The task
Copy out the full listing below as it stands, with its pictures left behind.

Input data
·····

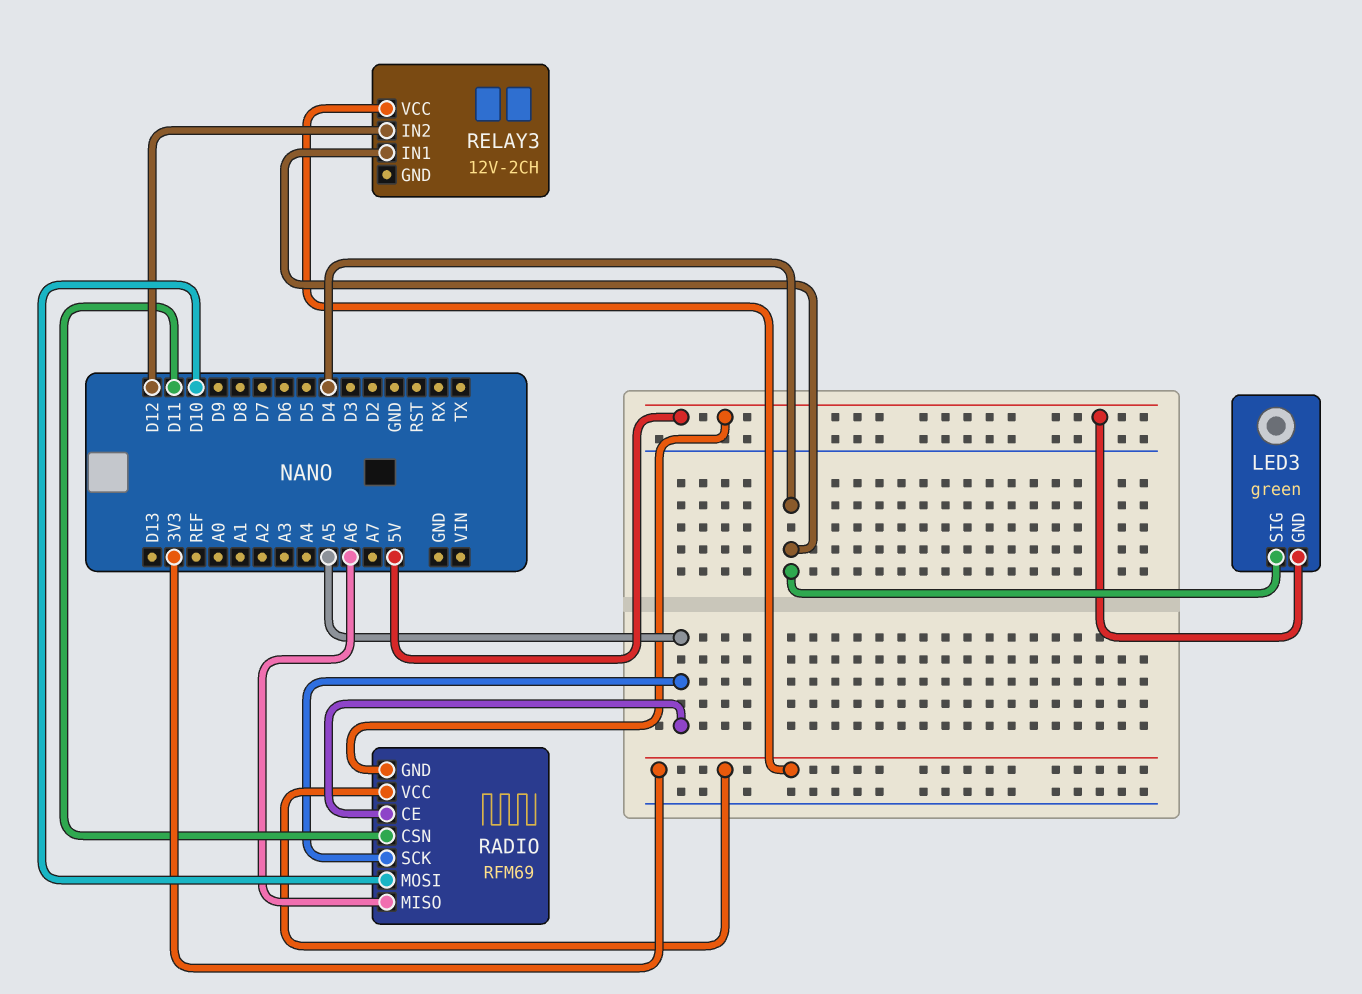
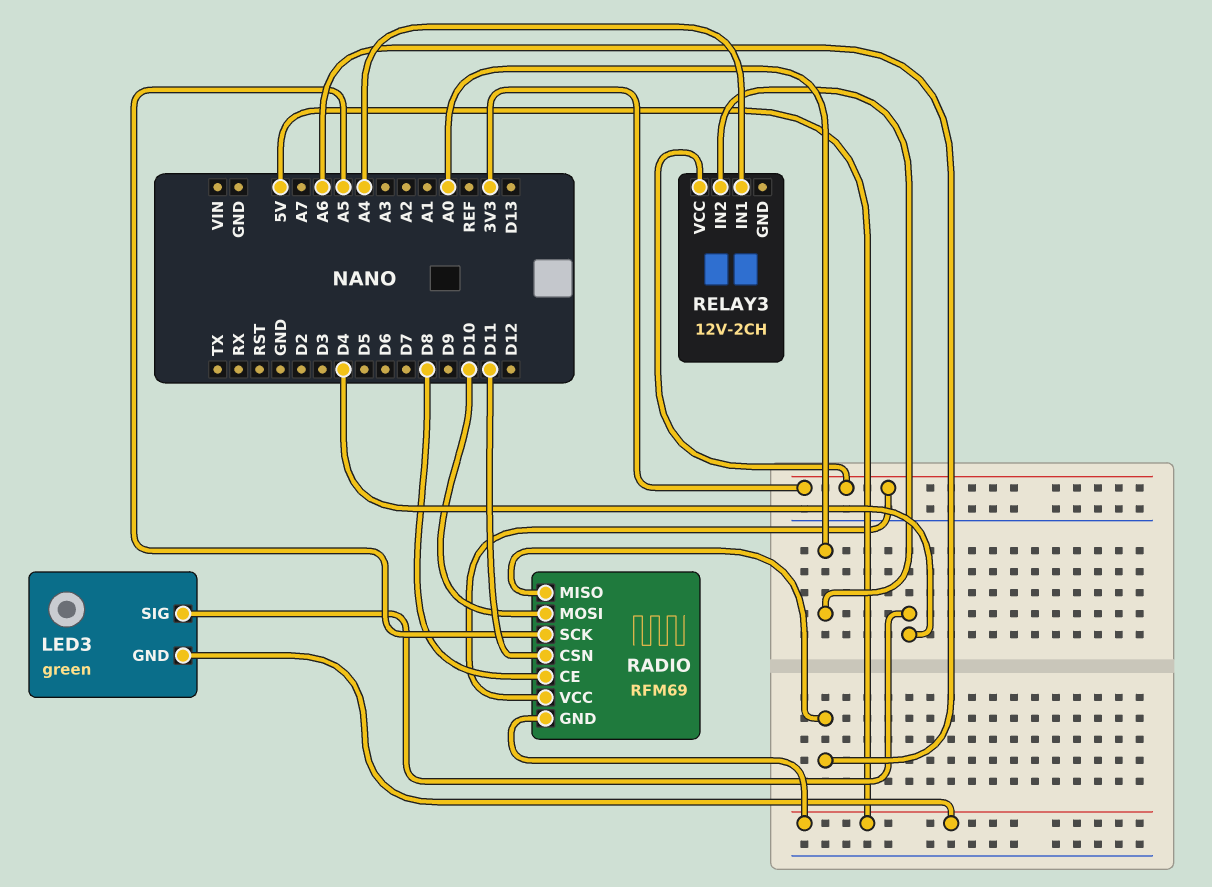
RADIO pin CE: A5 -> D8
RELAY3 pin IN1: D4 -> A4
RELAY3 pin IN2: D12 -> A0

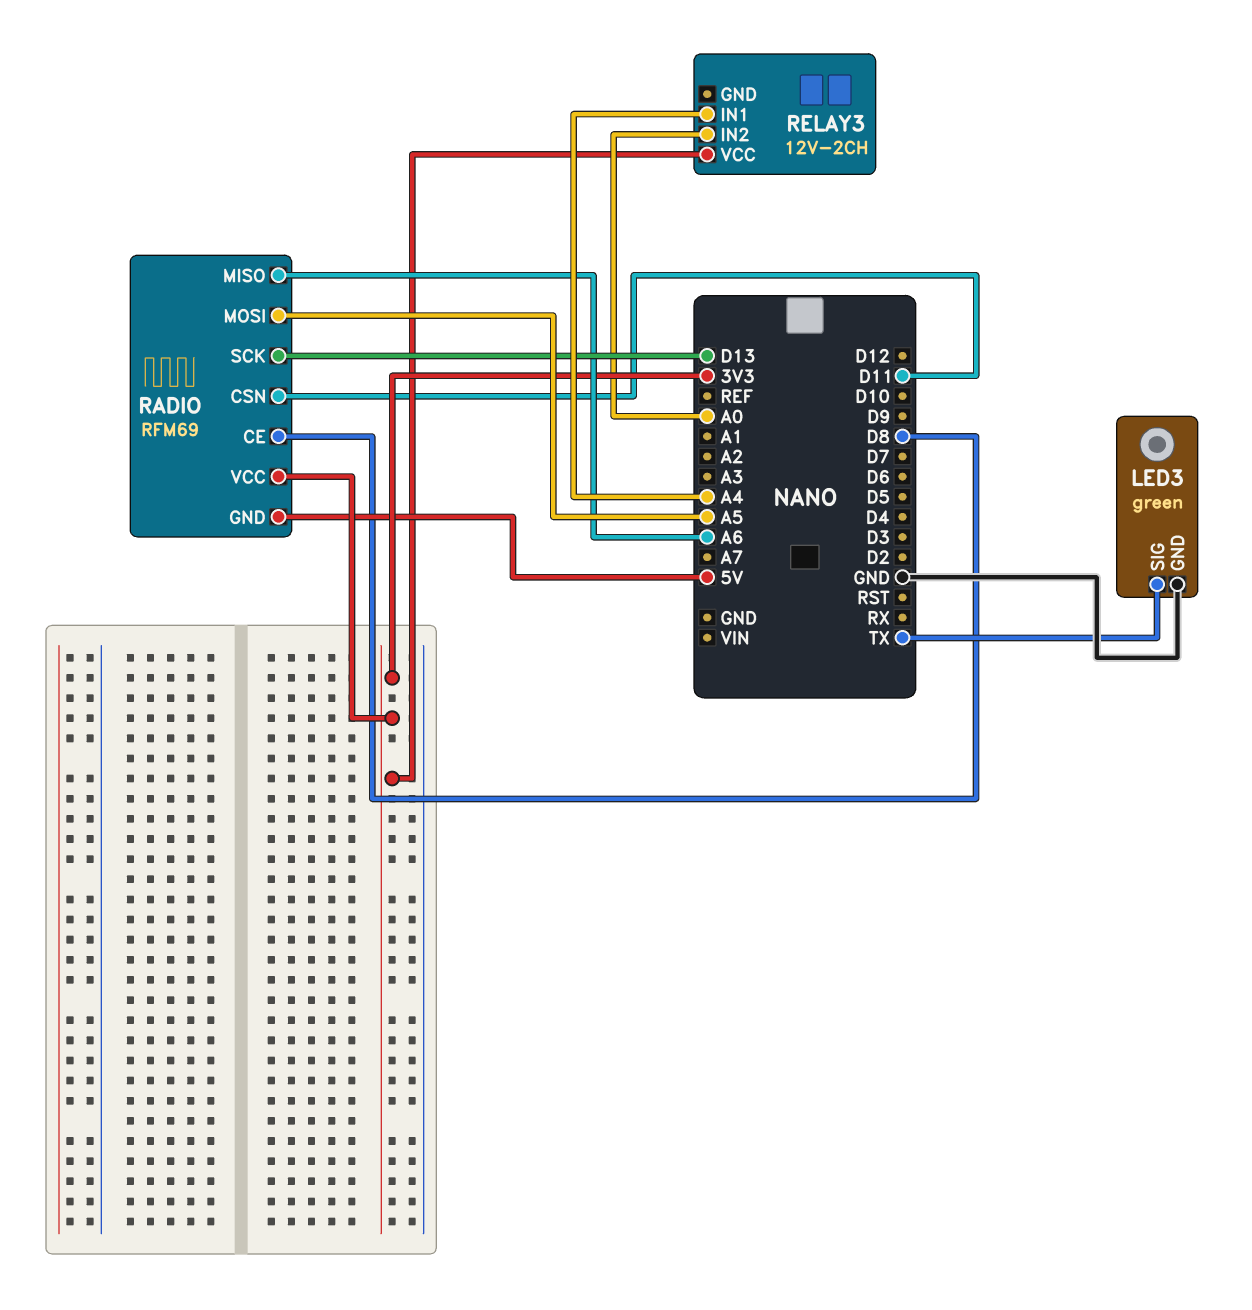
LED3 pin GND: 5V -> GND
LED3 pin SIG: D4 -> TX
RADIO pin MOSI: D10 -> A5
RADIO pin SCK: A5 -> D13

·····

Task response
RADIO pin CE: A5 -> D8
RELAY3 pin IN1: D4 -> A4
RELAY3 pin IN2: D12 -> A0

LED3 pin GND: 5V -> GND
LED3 pin SIG: D4 -> TX
RADIO pin MOSI: D10 -> A5
RADIO pin SCK: A5 -> D13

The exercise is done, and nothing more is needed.